What to work on: Return the lines below in which the string "switch" occurs.

Collection entries
☆ ☆ ☆ ☆ ☆
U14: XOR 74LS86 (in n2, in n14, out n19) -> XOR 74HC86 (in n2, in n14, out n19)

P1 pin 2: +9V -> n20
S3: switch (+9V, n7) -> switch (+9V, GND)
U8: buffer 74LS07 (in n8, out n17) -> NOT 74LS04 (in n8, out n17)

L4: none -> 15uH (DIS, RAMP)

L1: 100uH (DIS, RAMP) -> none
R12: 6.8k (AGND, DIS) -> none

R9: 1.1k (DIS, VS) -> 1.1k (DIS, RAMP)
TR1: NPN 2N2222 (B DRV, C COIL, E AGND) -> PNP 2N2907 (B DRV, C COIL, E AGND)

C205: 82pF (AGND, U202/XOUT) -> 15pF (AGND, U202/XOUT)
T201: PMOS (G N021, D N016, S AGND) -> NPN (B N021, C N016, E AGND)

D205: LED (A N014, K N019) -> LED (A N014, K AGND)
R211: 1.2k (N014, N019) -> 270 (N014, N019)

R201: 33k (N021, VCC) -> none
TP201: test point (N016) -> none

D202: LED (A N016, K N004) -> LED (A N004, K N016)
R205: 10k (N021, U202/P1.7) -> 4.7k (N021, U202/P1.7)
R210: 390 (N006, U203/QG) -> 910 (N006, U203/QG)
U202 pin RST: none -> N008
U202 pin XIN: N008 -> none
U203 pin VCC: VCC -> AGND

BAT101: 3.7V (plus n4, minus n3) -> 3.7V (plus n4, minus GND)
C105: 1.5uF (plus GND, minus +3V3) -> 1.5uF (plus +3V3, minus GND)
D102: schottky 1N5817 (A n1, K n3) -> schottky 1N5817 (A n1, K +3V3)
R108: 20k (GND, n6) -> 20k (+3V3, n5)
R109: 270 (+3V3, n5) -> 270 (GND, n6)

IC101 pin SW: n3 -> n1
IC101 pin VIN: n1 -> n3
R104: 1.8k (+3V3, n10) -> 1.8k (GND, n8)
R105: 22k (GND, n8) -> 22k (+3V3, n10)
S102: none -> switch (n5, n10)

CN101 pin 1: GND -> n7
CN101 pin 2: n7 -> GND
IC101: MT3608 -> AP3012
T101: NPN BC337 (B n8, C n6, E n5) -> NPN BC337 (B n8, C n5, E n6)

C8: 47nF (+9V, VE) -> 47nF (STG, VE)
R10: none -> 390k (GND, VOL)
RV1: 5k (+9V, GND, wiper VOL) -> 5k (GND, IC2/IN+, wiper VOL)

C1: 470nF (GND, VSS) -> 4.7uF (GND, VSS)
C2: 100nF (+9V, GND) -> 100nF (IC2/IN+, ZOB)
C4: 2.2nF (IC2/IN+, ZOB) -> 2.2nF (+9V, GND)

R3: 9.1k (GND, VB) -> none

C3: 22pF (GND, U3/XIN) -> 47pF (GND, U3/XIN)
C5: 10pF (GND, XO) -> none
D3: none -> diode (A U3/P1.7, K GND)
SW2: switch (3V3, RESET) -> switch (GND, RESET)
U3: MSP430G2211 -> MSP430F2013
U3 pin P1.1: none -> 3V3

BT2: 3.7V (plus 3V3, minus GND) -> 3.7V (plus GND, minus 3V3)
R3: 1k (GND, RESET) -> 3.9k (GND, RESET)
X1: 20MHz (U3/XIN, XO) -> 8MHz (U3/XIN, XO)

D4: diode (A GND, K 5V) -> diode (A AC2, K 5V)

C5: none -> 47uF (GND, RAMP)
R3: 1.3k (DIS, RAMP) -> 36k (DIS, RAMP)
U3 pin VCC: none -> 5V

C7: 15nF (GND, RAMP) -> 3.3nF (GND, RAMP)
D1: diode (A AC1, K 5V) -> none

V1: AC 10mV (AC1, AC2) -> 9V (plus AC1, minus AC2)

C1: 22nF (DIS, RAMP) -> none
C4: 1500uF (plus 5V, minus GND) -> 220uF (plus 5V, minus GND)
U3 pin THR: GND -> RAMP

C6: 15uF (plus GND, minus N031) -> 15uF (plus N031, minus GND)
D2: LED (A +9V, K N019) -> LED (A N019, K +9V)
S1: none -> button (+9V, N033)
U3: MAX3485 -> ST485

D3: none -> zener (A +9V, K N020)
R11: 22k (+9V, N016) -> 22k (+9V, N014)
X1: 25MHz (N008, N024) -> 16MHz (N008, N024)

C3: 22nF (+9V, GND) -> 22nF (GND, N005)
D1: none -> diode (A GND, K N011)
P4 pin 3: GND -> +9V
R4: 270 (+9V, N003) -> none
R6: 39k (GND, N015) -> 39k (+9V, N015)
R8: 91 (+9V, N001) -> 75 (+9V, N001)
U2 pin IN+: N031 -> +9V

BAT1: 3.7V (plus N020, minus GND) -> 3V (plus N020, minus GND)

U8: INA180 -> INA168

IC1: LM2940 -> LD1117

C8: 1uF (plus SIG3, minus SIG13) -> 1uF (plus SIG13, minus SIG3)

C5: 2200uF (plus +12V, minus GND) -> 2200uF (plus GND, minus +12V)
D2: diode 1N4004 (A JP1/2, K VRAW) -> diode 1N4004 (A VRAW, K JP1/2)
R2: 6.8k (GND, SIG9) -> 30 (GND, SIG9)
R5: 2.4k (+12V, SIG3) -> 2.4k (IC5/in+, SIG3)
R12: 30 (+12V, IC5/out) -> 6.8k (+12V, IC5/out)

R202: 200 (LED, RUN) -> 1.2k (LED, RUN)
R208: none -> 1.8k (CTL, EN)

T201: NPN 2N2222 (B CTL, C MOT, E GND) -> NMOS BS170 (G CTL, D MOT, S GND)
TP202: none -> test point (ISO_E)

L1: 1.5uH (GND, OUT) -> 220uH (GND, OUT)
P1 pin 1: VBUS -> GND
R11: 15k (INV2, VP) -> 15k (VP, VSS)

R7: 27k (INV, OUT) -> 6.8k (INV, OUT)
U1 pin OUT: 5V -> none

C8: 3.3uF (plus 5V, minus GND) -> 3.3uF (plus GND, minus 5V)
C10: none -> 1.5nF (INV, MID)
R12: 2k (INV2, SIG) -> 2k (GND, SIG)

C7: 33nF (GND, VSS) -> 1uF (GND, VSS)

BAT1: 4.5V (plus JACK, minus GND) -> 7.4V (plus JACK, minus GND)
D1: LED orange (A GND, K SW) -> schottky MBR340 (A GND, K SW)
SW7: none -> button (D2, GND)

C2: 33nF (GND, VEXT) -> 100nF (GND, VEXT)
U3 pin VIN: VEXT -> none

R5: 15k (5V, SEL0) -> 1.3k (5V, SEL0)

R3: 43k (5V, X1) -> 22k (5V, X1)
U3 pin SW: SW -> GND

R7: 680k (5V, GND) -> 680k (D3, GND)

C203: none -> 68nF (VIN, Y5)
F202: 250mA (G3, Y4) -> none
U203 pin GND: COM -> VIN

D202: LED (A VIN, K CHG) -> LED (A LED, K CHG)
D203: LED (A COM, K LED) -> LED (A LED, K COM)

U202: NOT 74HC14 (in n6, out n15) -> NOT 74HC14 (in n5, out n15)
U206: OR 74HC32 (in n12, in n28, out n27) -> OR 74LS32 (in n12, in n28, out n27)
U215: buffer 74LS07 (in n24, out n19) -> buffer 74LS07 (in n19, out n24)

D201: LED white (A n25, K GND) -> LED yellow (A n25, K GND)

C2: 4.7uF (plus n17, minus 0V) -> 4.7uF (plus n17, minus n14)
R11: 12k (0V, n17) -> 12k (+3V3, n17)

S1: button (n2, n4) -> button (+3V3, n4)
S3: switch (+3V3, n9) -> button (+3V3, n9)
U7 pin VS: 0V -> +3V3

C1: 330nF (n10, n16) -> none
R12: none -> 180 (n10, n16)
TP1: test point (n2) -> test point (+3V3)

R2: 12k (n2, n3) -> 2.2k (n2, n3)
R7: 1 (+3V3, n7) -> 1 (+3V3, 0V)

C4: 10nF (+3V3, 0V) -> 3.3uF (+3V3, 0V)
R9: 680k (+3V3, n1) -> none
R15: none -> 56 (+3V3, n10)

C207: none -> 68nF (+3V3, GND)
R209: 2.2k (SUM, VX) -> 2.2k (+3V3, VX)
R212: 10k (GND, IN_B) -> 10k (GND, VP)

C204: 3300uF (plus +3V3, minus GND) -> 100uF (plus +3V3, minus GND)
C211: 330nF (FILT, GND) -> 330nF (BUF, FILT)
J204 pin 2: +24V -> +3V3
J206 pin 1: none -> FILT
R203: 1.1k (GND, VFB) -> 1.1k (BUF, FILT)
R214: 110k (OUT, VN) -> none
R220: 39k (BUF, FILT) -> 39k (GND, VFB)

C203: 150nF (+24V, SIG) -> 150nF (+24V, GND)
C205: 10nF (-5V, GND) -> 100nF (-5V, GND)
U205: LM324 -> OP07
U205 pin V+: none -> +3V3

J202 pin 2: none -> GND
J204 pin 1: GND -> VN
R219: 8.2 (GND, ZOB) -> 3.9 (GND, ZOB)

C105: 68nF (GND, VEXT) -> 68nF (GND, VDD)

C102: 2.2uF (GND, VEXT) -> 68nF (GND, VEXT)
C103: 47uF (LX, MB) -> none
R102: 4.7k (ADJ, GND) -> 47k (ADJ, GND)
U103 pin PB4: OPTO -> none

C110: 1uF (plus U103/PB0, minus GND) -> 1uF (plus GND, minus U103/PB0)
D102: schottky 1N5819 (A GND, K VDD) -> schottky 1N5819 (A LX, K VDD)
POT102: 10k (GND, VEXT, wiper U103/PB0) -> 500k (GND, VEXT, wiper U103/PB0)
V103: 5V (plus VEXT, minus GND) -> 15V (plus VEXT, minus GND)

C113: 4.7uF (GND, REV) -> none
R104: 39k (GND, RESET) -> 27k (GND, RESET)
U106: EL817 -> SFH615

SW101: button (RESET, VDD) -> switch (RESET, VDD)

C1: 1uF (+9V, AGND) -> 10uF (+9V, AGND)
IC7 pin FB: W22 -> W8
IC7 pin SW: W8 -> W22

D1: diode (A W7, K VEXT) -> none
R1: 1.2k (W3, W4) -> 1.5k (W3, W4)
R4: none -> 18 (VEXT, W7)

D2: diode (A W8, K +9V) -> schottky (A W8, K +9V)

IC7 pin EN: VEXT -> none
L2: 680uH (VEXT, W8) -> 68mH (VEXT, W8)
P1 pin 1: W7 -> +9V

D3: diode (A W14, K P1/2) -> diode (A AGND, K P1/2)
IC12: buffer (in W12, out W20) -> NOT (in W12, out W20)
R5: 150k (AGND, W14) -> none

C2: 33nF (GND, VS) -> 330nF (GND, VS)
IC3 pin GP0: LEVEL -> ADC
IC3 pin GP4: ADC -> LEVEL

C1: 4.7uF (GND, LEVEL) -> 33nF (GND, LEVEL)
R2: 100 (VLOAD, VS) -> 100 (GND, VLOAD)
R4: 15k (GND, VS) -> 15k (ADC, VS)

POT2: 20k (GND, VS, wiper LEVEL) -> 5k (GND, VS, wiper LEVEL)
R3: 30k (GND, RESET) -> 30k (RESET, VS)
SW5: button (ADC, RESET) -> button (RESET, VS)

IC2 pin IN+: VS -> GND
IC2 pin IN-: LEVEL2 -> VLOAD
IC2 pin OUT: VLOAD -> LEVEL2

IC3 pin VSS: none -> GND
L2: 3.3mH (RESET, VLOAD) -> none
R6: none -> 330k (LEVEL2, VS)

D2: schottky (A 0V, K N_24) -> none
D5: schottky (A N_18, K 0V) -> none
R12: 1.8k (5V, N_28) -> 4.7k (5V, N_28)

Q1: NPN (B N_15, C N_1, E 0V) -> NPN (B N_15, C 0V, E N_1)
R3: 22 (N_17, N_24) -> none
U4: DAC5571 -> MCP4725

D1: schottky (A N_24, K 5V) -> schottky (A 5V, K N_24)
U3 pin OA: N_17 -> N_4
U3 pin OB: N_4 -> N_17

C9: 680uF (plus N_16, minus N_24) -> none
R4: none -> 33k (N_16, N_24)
☆ ☆ ☆ ☆ ☆
Solution:
S3: switch (+9V, n7) -> switch (+9V, GND)
S102: none -> switch (n5, n10)
SW2: switch (3V3, RESET) -> switch (GND, RESET)
S3: switch (+3V3, n9) -> button (+3V3, n9)
SW101: button (RESET, VDD) -> switch (RESET, VDD)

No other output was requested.